RECORDED DATA:
########################################

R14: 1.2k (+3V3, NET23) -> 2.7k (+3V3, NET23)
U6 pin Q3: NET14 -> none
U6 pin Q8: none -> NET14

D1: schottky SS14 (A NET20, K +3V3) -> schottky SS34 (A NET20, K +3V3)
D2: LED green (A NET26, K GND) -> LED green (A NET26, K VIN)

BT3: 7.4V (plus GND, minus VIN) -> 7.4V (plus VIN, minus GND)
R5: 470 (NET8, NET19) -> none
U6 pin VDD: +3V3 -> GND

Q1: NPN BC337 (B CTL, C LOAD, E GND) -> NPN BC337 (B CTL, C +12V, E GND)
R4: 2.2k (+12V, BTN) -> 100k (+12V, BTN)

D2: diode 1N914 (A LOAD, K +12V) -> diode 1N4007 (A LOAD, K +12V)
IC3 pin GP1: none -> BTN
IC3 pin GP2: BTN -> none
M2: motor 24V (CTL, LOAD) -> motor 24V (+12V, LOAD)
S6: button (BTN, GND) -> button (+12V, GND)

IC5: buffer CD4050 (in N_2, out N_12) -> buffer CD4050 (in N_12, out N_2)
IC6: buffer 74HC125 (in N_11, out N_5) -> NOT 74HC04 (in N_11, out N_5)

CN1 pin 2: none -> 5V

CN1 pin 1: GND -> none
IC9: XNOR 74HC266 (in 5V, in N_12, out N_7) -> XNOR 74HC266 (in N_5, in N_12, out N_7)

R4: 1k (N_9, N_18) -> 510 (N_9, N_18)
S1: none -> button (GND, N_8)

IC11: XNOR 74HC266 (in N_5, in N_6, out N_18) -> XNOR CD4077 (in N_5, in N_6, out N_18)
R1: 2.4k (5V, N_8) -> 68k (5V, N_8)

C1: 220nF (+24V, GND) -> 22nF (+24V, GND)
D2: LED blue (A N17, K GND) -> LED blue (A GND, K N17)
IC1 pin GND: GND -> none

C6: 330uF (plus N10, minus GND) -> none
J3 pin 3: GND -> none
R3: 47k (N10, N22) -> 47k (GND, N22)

########################################

GOAL OF THE EXERCISE:
Since only part of the listing is wanted, copy exactly the lines from the one holding "U6 pin Q8: none -> NET14" to the one holding "D2: diode 1N914", both included.

YOUR RESPONSE:
U6 pin Q8: none -> NET14

D1: schottky SS14 (A NET20, K +3V3) -> schottky SS34 (A NET20, K +3V3)
D2: LED green (A NET26, K GND) -> LED green (A NET26, K VIN)

BT3: 7.4V (plus GND, minus VIN) -> 7.4V (plus VIN, minus GND)
R5: 470 (NET8, NET19) -> none
U6 pin VDD: +3V3 -> GND

Q1: NPN BC337 (B CTL, C LOAD, E GND) -> NPN BC337 (B CTL, C +12V, E GND)
R4: 2.2k (+12V, BTN) -> 100k (+12V, BTN)

D2: diode 1N914 (A LOAD, K +12V) -> diode 1N4007 (A LOAD, K +12V)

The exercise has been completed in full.